===== EXERCISE INPUT =====

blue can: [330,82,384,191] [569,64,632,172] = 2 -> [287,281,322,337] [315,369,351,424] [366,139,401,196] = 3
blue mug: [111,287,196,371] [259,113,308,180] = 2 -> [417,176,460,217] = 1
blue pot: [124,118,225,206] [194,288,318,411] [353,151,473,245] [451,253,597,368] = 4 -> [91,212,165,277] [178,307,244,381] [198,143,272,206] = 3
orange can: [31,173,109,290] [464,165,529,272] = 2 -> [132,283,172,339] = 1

=====
===== EXERCISE INPUT =====

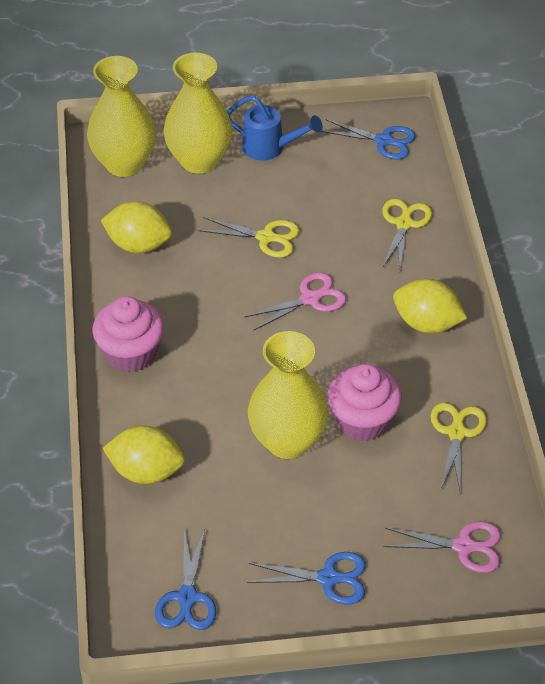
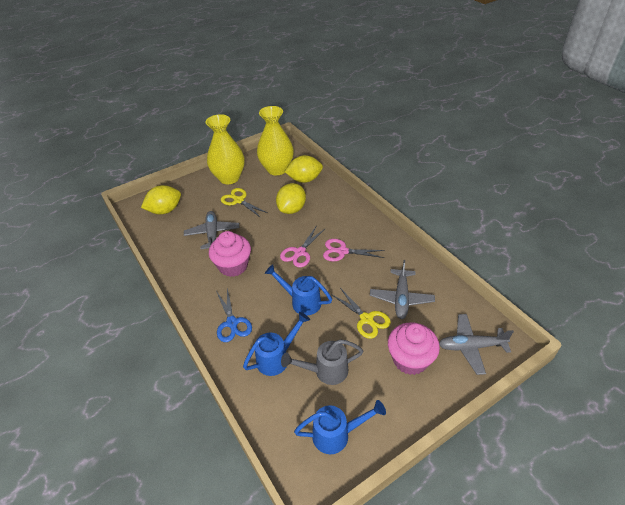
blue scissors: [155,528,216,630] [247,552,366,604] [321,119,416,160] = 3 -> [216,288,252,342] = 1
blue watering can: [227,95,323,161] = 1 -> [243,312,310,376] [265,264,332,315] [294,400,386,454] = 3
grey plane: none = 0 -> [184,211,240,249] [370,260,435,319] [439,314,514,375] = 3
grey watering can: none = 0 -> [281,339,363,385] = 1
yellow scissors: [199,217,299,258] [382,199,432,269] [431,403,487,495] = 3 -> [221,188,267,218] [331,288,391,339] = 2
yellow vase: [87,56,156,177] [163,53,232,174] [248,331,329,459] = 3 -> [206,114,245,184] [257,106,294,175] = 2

=====

Using the listing above, copy exactly the line that contains "blue can: [330,82,384,191]", the line that contains "orange can: [31,173,109,290]", and each line that falls between them.

blue can: [330,82,384,191] [569,64,632,172] = 2 -> [287,281,322,337] [315,369,351,424] [366,139,401,196] = 3
blue mug: [111,287,196,371] [259,113,308,180] = 2 -> [417,176,460,217] = 1
blue pot: [124,118,225,206] [194,288,318,411] [353,151,473,245] [451,253,597,368] = 4 -> [91,212,165,277] [178,307,244,381] [198,143,272,206] = 3
orange can: [31,173,109,290] [464,165,529,272] = 2 -> [132,283,172,339] = 1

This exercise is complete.